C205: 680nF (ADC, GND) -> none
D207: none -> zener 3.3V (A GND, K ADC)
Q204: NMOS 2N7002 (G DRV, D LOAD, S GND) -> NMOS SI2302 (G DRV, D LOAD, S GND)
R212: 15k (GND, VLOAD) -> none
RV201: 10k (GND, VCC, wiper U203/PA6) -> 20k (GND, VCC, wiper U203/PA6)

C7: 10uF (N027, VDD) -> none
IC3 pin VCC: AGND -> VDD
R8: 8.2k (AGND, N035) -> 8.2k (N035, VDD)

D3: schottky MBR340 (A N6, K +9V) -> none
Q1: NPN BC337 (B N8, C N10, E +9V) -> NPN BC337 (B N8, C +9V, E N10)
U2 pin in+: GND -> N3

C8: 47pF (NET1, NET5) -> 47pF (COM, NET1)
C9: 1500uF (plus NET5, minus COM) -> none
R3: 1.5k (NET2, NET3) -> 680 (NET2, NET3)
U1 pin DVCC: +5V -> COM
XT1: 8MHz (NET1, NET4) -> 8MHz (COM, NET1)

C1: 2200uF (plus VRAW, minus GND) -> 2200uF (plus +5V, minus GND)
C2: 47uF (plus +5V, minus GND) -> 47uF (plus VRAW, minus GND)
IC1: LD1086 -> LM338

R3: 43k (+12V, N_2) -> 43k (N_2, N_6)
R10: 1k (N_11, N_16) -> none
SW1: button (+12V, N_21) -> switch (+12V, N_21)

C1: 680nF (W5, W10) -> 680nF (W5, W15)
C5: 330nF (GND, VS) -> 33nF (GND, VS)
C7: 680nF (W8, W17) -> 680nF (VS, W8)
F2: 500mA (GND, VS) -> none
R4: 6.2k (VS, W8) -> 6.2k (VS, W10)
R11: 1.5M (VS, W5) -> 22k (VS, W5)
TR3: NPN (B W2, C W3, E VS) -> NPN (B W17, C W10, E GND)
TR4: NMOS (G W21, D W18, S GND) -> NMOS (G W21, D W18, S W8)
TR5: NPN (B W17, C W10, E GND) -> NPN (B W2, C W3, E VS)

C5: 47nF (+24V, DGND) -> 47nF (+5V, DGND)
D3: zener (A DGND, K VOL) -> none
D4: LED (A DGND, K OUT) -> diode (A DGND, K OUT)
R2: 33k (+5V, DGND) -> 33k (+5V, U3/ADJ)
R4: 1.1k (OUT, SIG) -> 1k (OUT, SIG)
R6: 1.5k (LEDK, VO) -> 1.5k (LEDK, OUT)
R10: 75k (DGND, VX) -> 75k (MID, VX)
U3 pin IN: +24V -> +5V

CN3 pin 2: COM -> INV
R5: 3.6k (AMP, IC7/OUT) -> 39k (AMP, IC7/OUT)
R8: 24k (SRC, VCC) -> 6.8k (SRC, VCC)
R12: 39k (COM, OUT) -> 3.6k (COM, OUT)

----

**ASSIGNED TASK**.
Take every line from the data above that holds "zener" and copy it out.

**TASK ANSWER**.
D207: none -> zener 3.3V (A GND, K ADC)
D3: zener (A DGND, K VOL) -> none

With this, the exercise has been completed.